━━━━━ Source data ━━━━━

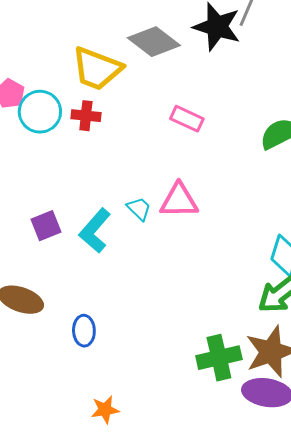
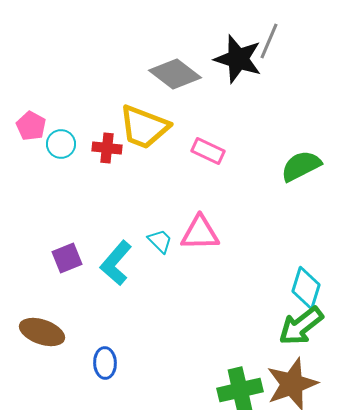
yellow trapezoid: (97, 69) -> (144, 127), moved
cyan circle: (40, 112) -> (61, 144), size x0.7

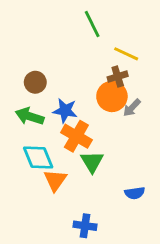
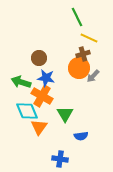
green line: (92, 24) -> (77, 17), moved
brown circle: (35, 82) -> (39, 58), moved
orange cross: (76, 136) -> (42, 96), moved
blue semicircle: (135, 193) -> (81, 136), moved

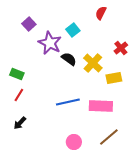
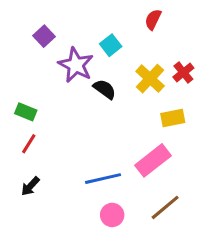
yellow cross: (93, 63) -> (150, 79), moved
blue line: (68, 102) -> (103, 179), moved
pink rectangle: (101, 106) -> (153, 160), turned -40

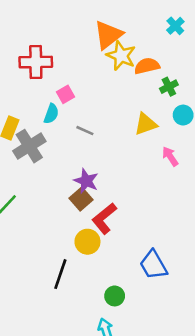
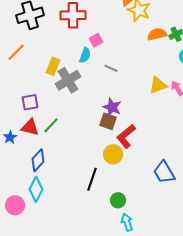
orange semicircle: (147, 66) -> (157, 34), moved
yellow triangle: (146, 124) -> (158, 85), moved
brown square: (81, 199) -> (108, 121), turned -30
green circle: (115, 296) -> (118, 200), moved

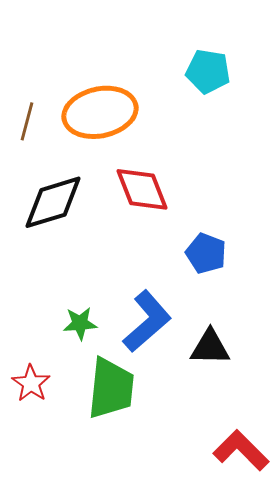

━━━━━
━━━━━ Source data ━━━━━

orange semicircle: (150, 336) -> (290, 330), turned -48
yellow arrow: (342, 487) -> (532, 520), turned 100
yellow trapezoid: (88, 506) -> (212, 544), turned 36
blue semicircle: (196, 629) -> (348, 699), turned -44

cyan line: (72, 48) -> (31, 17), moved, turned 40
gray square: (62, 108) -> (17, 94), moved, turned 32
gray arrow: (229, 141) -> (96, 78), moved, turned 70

━━━━━
━━━━━ Source data ━━━━━

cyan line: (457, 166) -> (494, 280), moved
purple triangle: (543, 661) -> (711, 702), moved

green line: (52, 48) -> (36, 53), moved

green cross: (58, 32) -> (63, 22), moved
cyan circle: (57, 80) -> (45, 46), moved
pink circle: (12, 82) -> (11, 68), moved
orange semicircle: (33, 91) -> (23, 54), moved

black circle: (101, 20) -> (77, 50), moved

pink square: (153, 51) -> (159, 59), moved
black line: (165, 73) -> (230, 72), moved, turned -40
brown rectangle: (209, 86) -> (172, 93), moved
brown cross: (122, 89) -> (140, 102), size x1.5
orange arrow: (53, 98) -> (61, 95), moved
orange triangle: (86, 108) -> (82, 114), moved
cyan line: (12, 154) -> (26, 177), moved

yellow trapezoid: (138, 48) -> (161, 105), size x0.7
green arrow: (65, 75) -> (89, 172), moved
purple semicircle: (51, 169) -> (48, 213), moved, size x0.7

━━━━━

Look above for the line with "yellow cross: (93, 63) -> (150, 79), moved" and the line with "green circle: (115, 296) -> (118, 200), moved", then restate exactly those two lines and all lines between them, with no pictures.

yellow cross: (93, 63) -> (150, 79), moved
blue line: (68, 102) -> (103, 179), moved
pink rectangle: (101, 106) -> (153, 160), turned -40

orange semicircle: (147, 66) -> (157, 34), moved
yellow triangle: (146, 124) -> (158, 85), moved
brown square: (81, 199) -> (108, 121), turned -30
green circle: (115, 296) -> (118, 200), moved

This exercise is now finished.